-- Opening Marker --
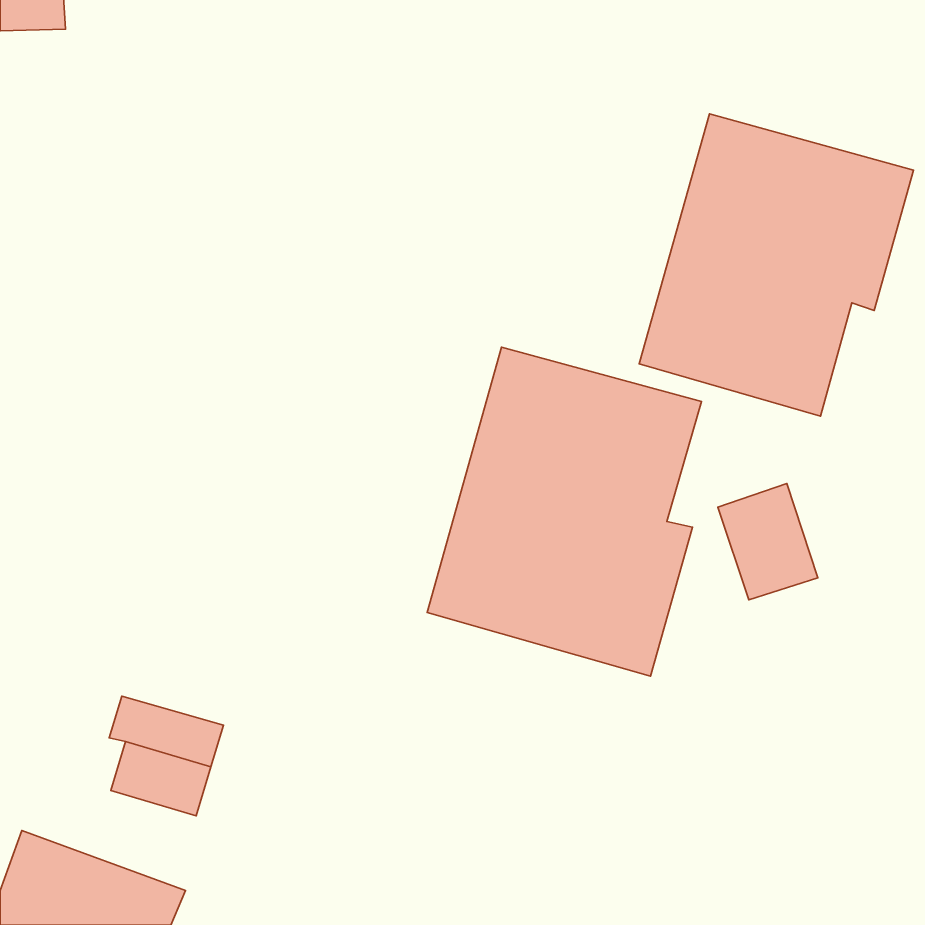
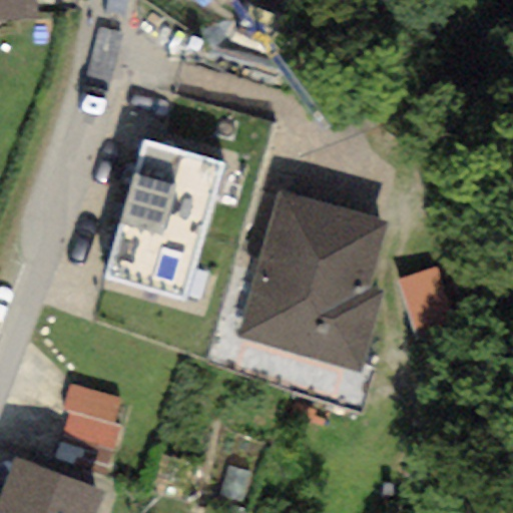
building: [639,114,914,416] -> none
building: none -> [103,137,222,301]

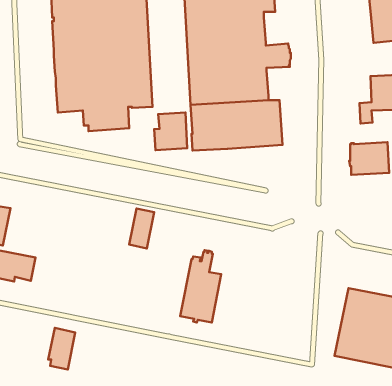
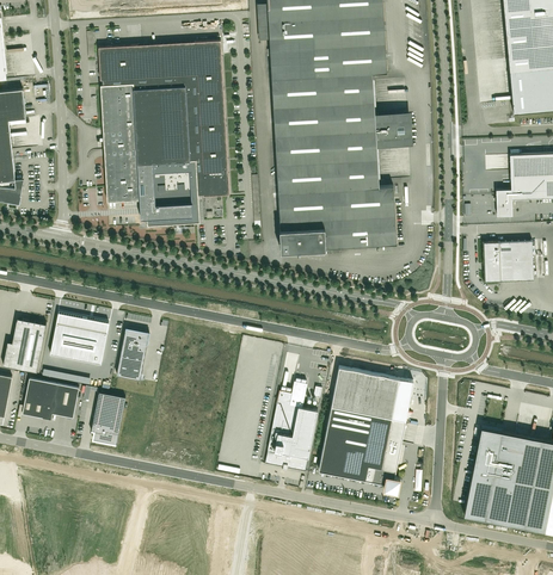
building: [154,112,187,150] -> none
building: none -> [50,313,110,364]
building: [129,208,154,248] -> [117,328,149,379]
building: none -> [319,366,413,491]
building: [48,328,75,370] -> [91,391,125,445]

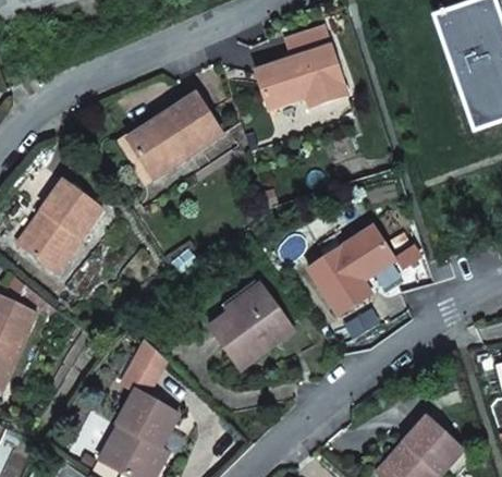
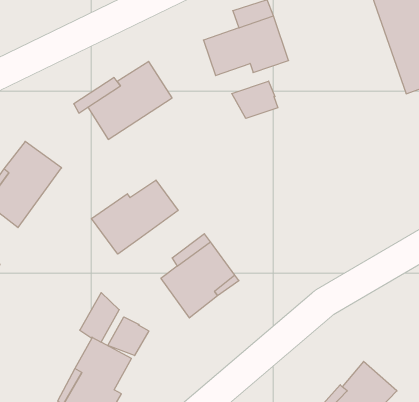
building: none -> [232,81,278,118]
building: none -> [91,180,178,254]
building: [309,225,395,314] -> none
building: none -> [108,317,149,356]

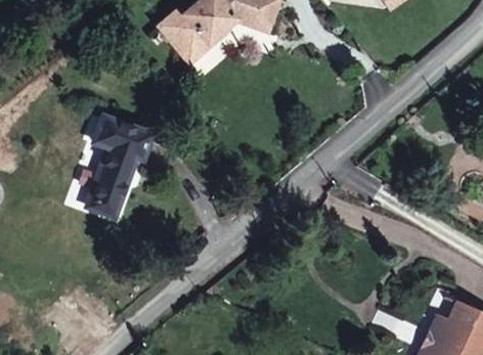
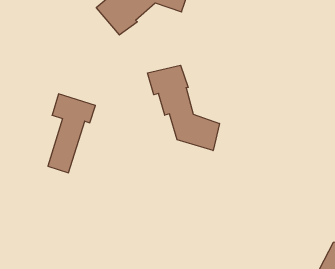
building: none -> [148,65,219,151]

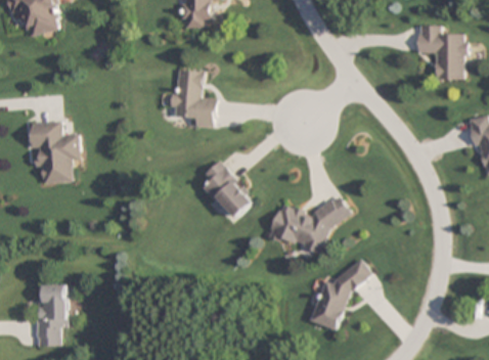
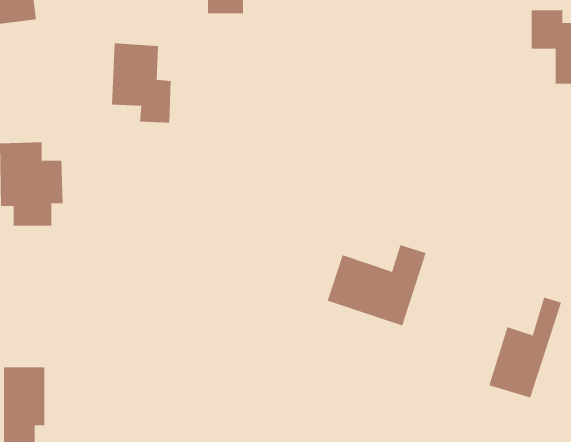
building: [172,69,216,127] -> [111,43,172,123]
building: [203,162,256,220] -> none
building: [310,258,363,331] -> [489,297,562,398]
-- Closing Marker --
Whenever the word "none" occurs in a line above, copy that line.

building: [639,114,914,416] -> none
building: none -> [103,137,222,301]
building: [154,112,187,150] -> none
building: none -> [50,313,110,364]
building: none -> [319,366,413,491]
building: none -> [232,81,278,118]
building: none -> [91,180,178,254]
building: [309,225,395,314] -> none
building: none -> [108,317,149,356]
building: none -> [148,65,219,151]
building: [203,162,256,220] -> none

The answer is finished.